START RECORDS SHOWN
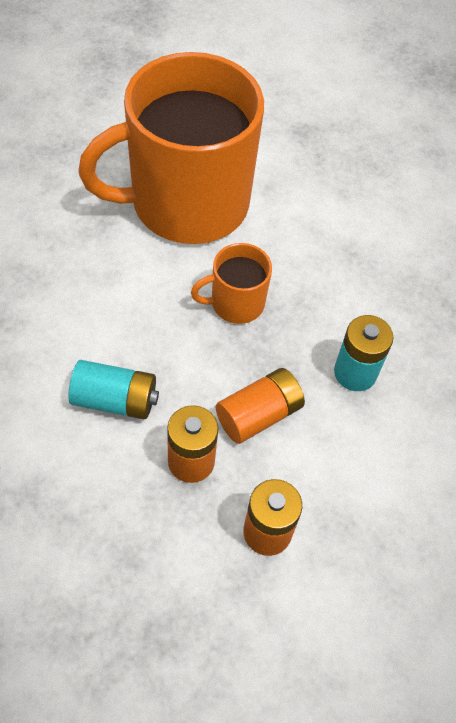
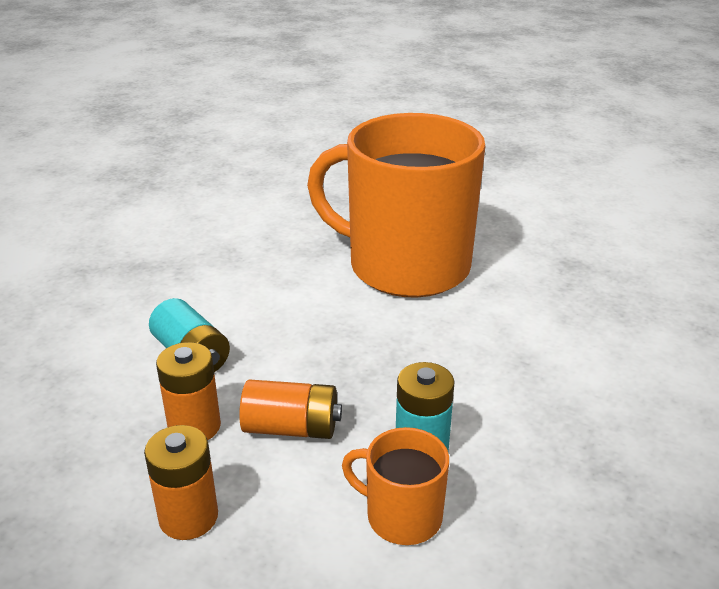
camera: 45 degrees right, 25 degrees down
(235, 303) = (368, 344): orange mug -> orange mug (401, 516)

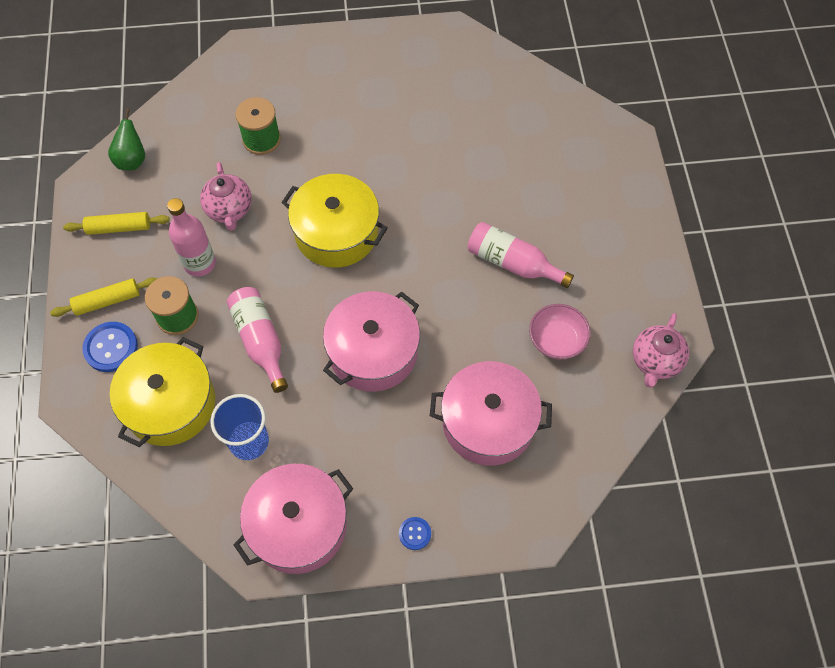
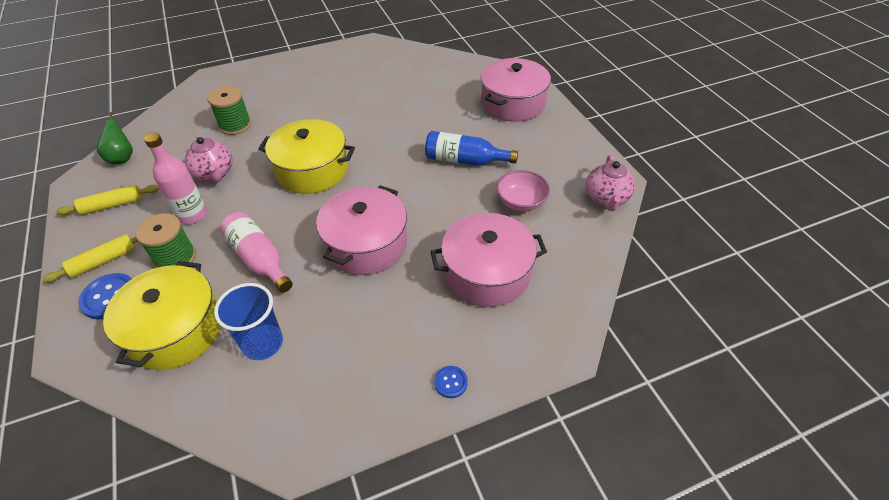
camera: 15 degrees left, 15 degrees down
(298, 525) = (329, 407): pink pot -> pink pot (513, 103)
(513, 263) = (465, 160): pink bottle -> blue bottle

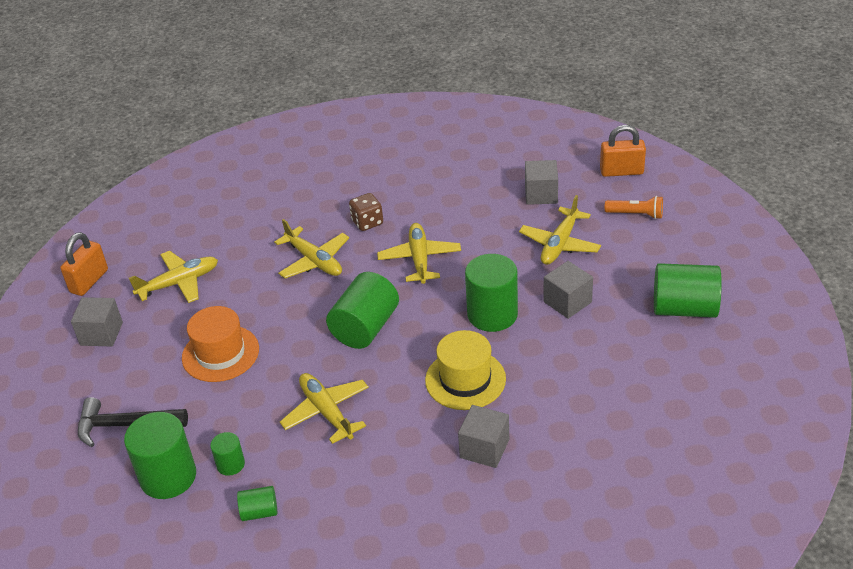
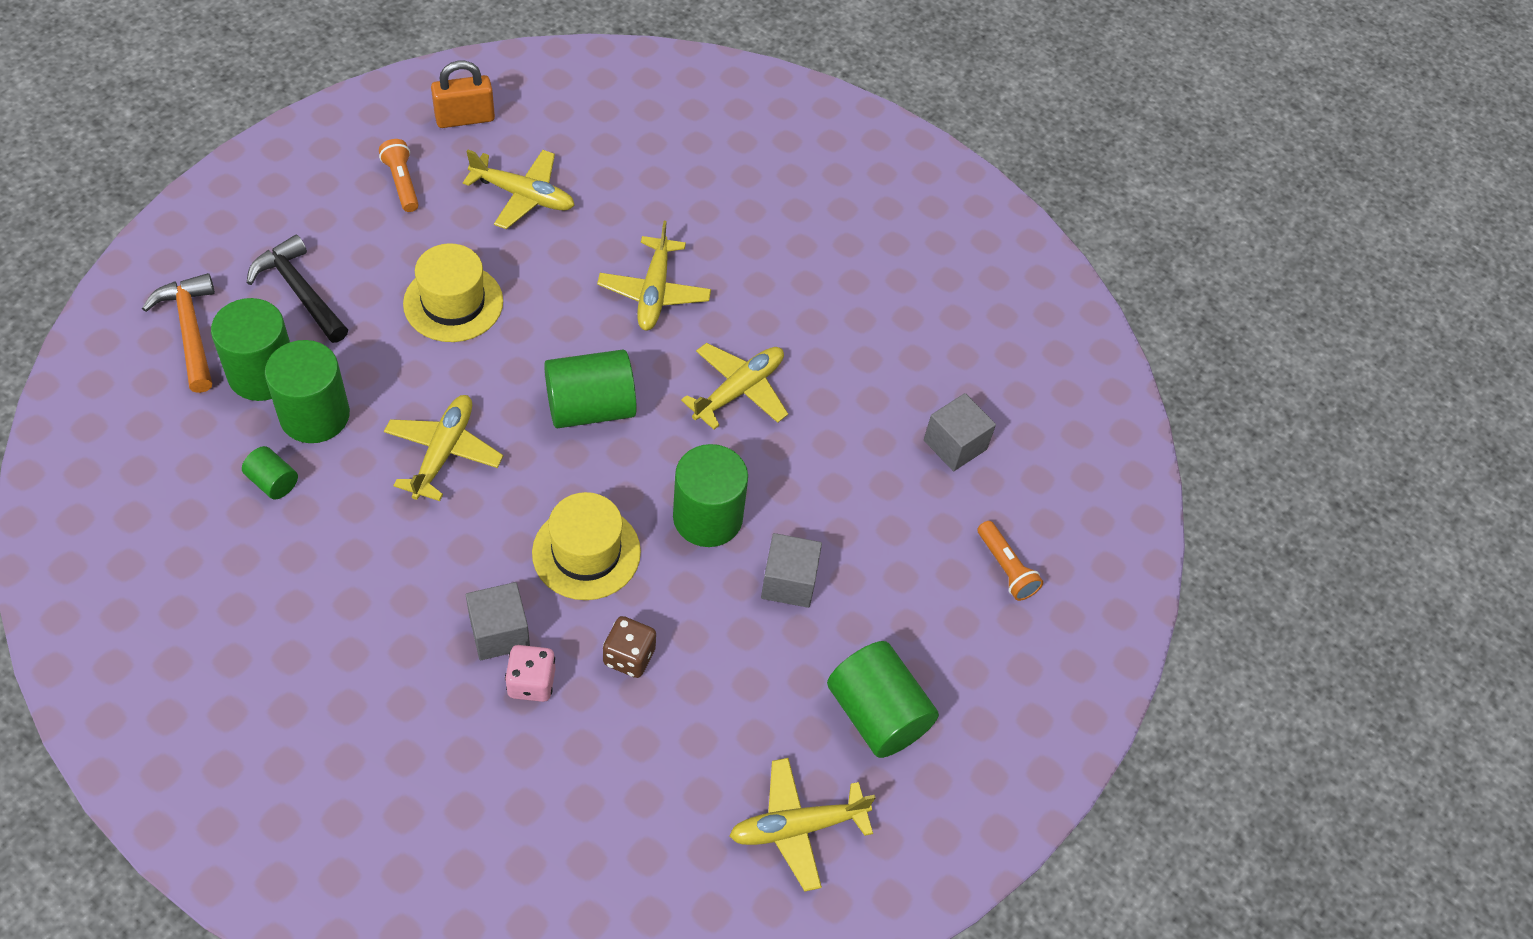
camera: 40 degrees right, 15 degrees up
(90, 500) = (190, 331): none -> orange hammer
(101, 334) = (402, 183): grey cube -> orange flashlight
(220, 353) = (453, 303): orange hat -> yellow hat
(230, 464) = (314, 415): green cylinder -> green cylinder, size x1.98
(367, 222) = (757, 301): brown dice -> brown dice (629, 656)
(534, 450) = (531, 682): none -> pink dice
(559, 244) = (882, 516): yellow plane -> yellow plane (796, 827)
(621, 171) = (1074, 507): orange padlock -> none

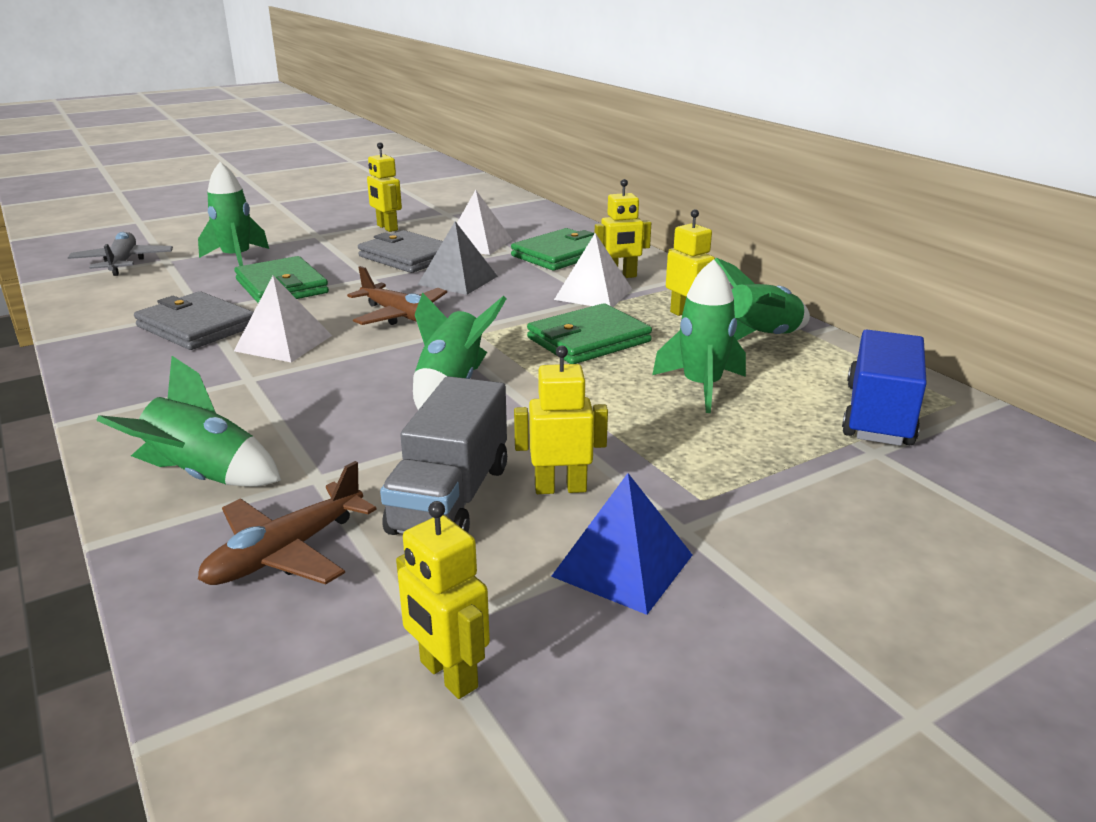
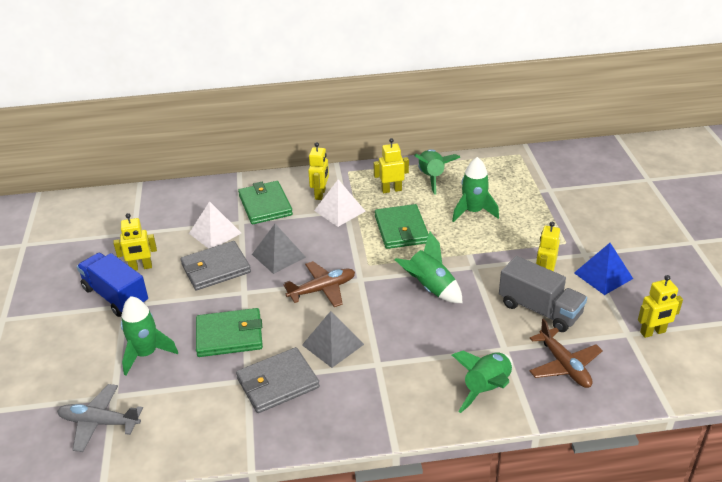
camera: 65 degrees left, 10 degrees up
(283, 343) = (332, 344): white pyramid -> grey pyramid
(878, 415) = (522, 176): blue truck -> blue truck (116, 296)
END RECORDS SHOWN
TASK INSTRUCTIONS -
Print the records verbatim, without pictures.

SOLUTION FOR THIS EXERCISE -
camera: 45 degrees right, 25 degrees down
(235, 303) = (368, 344): orange mug -> orange mug (401, 516)

camera: 15 degrees left, 15 degrees down
(298, 525) = (329, 407): pink pot -> pink pot (513, 103)
(513, 263) = (465, 160): pink bottle -> blue bottle

camera: 40 degrees right, 15 degrees up
(90, 500) = (190, 331): none -> orange hammer
(101, 334) = (402, 183): grey cube -> orange flashlight
(220, 353) = (453, 303): orange hat -> yellow hat
(230, 464) = (314, 415): green cylinder -> green cylinder, size x1.98
(367, 222) = (757, 301): brown dice -> brown dice (629, 656)
(534, 450) = (531, 682): none -> pink dice
(559, 244) = (882, 516): yellow plane -> yellow plane (796, 827)
(621, 171) = (1074, 507): orange padlock -> none

camera: 65 degrees left, 10 degrees up
(283, 343) = (332, 344): white pyramid -> grey pyramid
(878, 415) = (522, 176): blue truck -> blue truck (116, 296)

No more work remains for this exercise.